Extract every line of the records that contains the string "tuplet", matching case exactly.

= = =

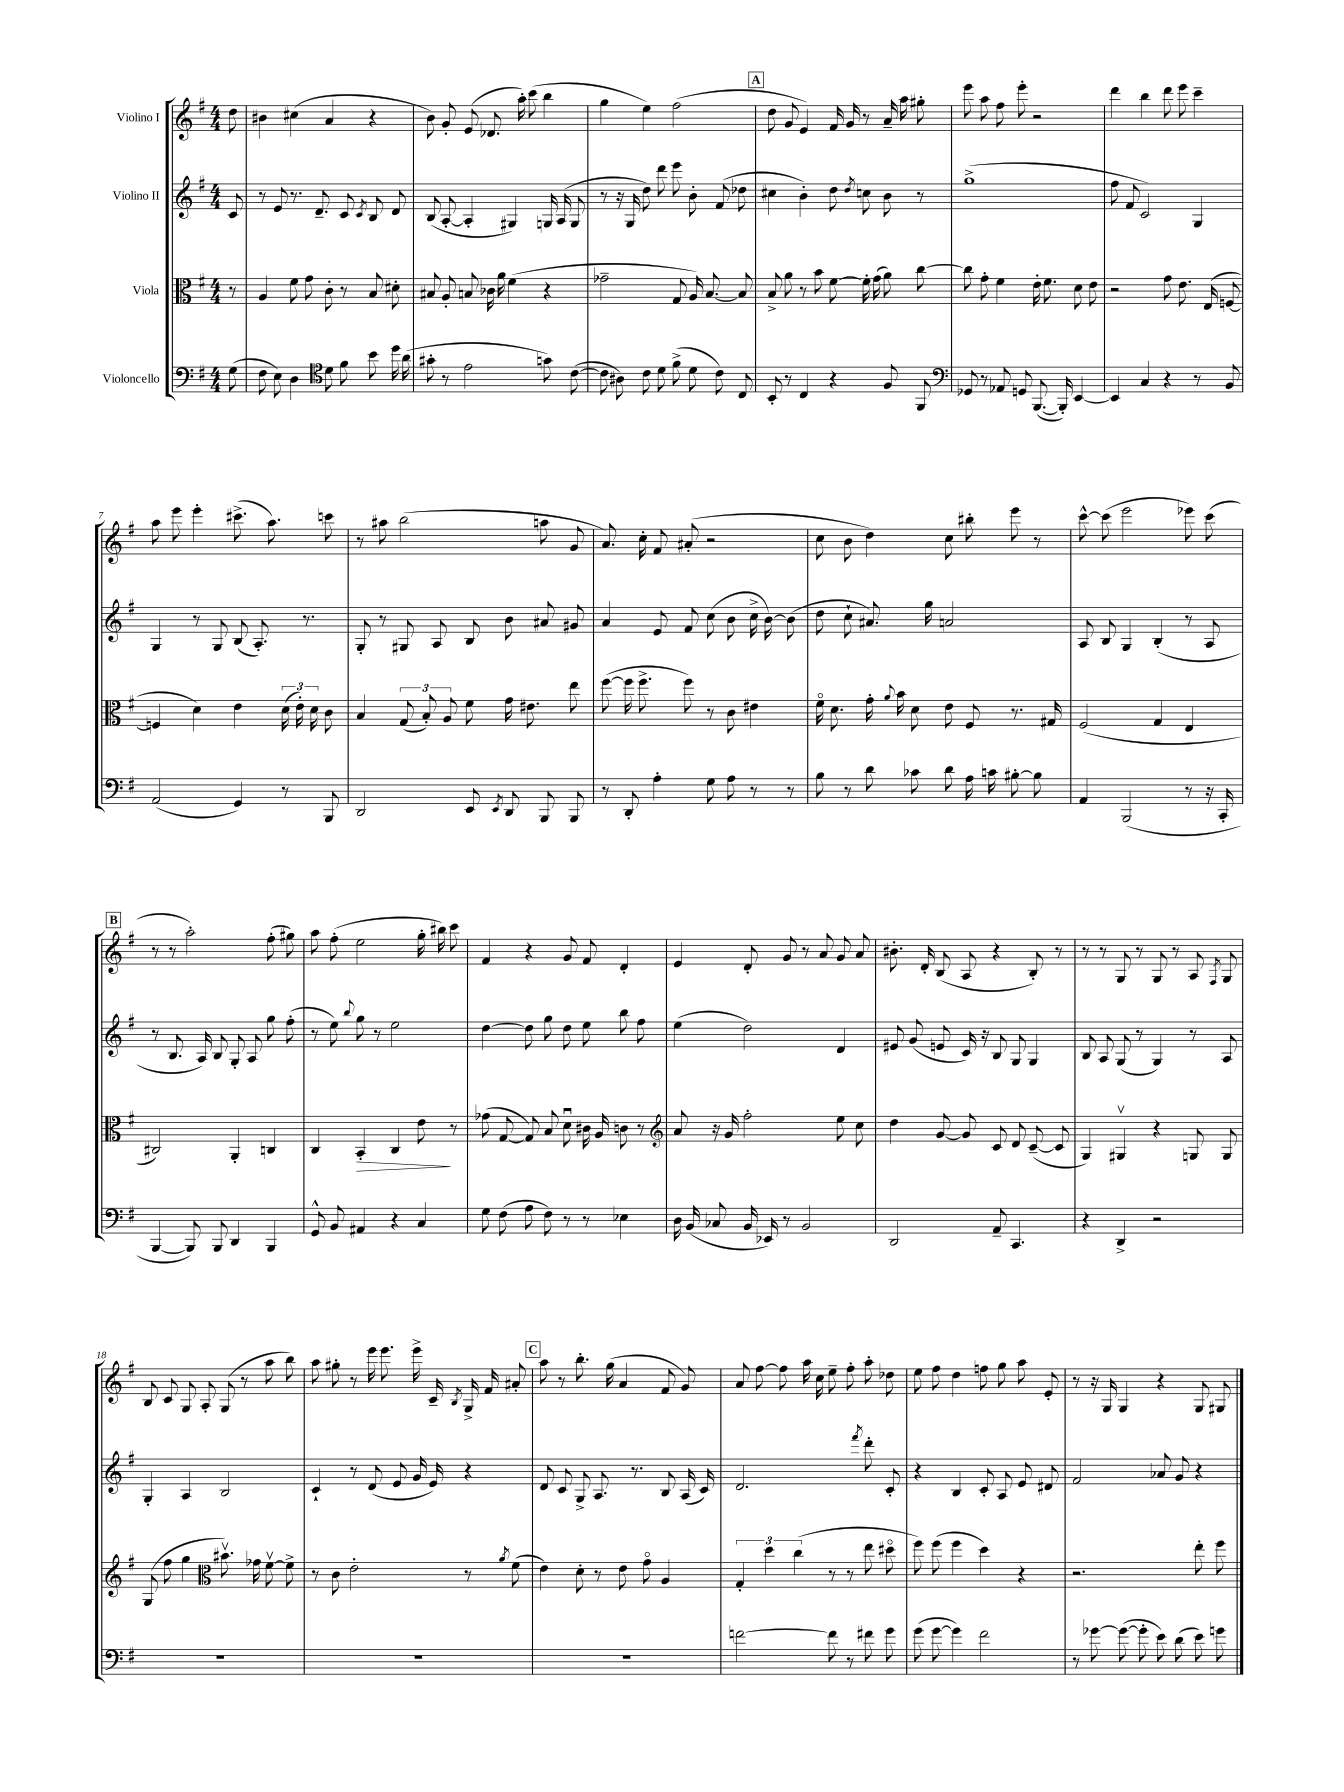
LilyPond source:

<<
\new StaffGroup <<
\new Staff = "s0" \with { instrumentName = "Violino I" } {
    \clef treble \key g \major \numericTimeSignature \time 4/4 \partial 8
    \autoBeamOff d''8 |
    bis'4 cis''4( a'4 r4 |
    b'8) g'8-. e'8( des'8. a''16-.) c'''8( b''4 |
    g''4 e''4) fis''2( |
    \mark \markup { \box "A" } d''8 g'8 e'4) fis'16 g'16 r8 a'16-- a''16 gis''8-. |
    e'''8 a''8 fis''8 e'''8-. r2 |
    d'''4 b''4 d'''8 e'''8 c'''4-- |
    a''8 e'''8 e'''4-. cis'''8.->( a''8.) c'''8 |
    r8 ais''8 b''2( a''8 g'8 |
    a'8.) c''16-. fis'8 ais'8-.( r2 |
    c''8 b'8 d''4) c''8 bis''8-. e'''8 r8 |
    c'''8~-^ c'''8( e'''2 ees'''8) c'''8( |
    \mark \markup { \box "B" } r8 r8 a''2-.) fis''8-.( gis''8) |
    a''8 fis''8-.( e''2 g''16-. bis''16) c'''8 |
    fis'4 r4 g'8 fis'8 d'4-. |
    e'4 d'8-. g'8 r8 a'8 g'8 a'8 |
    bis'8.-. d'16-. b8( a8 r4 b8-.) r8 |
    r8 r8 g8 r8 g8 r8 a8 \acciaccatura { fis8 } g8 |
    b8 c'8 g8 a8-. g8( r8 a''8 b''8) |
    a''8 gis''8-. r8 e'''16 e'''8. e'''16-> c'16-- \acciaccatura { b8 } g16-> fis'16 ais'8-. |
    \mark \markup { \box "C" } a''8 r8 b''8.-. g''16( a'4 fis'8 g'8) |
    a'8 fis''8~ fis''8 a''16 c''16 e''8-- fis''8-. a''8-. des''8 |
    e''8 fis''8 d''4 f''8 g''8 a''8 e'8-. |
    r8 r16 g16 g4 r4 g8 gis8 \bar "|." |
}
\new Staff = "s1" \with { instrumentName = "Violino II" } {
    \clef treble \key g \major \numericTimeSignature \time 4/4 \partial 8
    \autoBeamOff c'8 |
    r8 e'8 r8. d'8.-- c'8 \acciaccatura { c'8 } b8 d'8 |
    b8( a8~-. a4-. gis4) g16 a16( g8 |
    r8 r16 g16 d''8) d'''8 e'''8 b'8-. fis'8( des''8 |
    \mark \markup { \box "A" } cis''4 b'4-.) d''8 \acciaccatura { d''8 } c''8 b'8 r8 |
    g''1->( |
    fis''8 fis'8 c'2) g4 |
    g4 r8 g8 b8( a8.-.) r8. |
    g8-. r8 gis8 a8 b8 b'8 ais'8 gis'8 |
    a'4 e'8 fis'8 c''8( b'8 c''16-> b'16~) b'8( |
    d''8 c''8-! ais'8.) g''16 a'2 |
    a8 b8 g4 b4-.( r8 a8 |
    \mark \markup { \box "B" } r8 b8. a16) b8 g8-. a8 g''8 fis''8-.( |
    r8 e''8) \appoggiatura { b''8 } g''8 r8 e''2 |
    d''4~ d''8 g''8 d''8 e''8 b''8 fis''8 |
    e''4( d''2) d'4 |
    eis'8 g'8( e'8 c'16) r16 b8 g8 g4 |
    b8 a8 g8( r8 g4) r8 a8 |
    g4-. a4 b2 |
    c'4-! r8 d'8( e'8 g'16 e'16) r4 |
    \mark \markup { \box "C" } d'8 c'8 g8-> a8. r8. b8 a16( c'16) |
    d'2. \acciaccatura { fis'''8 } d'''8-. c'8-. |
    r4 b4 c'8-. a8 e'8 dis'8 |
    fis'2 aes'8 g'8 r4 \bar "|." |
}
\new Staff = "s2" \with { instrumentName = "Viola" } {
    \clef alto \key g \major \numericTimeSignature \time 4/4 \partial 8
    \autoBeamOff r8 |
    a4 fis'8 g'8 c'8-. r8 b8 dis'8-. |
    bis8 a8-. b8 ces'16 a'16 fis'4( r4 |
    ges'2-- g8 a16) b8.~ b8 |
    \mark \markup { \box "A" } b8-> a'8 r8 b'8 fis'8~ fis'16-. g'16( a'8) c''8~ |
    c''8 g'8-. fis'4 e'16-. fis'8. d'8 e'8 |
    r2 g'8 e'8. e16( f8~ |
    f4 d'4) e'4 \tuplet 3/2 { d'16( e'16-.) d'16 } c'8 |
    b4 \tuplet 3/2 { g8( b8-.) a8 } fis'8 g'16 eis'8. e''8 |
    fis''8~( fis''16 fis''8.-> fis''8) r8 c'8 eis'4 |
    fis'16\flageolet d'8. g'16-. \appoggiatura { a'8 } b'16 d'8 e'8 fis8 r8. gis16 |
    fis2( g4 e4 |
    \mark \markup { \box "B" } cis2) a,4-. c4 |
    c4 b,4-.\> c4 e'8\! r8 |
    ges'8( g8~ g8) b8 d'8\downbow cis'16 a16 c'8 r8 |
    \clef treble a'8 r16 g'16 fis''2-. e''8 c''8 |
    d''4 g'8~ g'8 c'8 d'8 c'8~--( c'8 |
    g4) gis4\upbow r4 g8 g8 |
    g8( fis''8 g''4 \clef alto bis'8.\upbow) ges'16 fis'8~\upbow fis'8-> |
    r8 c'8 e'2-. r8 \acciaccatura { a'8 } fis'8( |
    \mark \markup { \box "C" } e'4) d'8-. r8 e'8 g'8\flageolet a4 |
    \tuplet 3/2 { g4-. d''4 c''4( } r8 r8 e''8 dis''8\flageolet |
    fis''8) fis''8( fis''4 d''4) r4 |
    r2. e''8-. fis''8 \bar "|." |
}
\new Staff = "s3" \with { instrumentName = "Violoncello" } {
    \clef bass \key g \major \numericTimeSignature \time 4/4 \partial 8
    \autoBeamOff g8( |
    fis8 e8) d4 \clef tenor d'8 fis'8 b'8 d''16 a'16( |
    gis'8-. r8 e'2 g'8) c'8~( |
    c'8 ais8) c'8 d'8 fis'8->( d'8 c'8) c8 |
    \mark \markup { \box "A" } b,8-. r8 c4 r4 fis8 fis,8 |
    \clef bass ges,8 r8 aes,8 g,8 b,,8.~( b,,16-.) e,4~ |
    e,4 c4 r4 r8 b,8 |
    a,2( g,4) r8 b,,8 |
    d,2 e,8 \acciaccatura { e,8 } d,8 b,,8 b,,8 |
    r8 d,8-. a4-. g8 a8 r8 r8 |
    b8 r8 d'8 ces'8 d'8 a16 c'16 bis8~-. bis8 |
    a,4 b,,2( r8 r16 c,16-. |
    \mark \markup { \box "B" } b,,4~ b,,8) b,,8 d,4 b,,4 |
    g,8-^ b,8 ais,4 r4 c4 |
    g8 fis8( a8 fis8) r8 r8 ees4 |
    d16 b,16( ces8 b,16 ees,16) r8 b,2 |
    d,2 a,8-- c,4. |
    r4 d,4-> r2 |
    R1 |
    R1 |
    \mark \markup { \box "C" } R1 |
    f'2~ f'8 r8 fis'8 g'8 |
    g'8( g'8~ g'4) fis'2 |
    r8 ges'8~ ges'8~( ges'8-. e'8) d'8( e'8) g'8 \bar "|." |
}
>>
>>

= = =

**The completed task**:
    f4 d'4) e'4 \tuplet 3/2 { d'16( e'16-.) d'16 } c'8 |
    b4 \tuplet 3/2 { g8( b8-.) a8 } fis'8 g'16 eis'8. e''8 |
    \tuplet 3/2 { g4-. d''4 c''4( } r8 r8 e''8 dis''8\flageolet |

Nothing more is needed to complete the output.